A verbatim copy of all the data is required, minus any images.

### Exercise data
· · · · · · ·
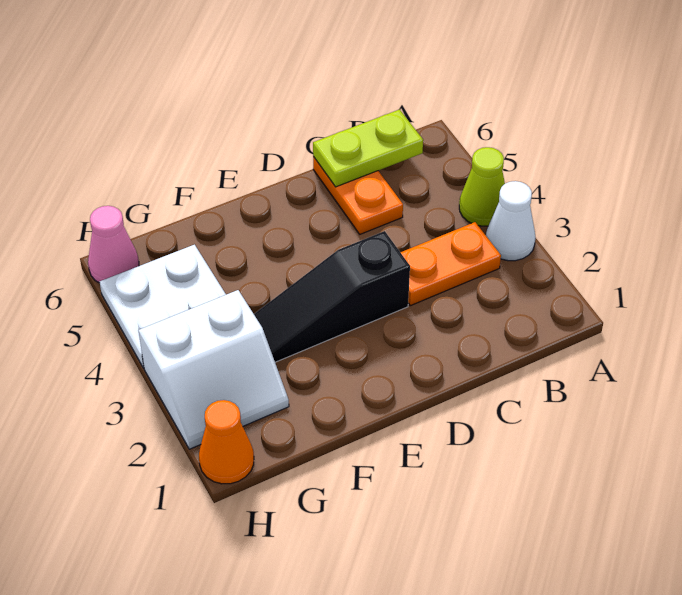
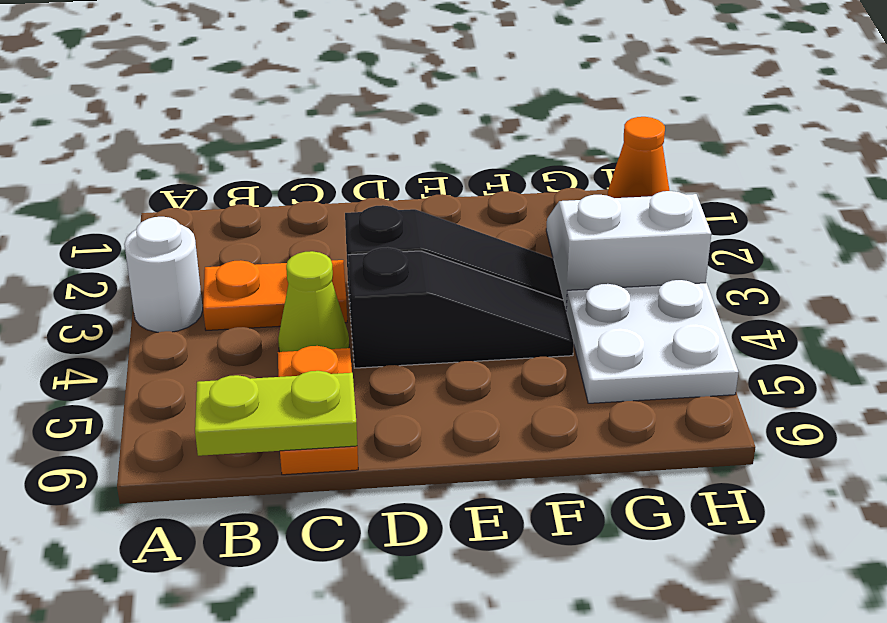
white cone A3 level 1 -> white round brick A3 level 1
lime cone A4 level 1 -> lime cone C4 level 1
none -> black slope D4:F4 level 1 top D
pink cone H6 level 1 -> none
· · · · · · ·
### Result for this exercise
white cone A3 level 1 -> white round brick A3 level 1
lime cone A4 level 1 -> lime cone C4 level 1
none -> black slope D4:F4 level 1 top D
pink cone H6 level 1 -> none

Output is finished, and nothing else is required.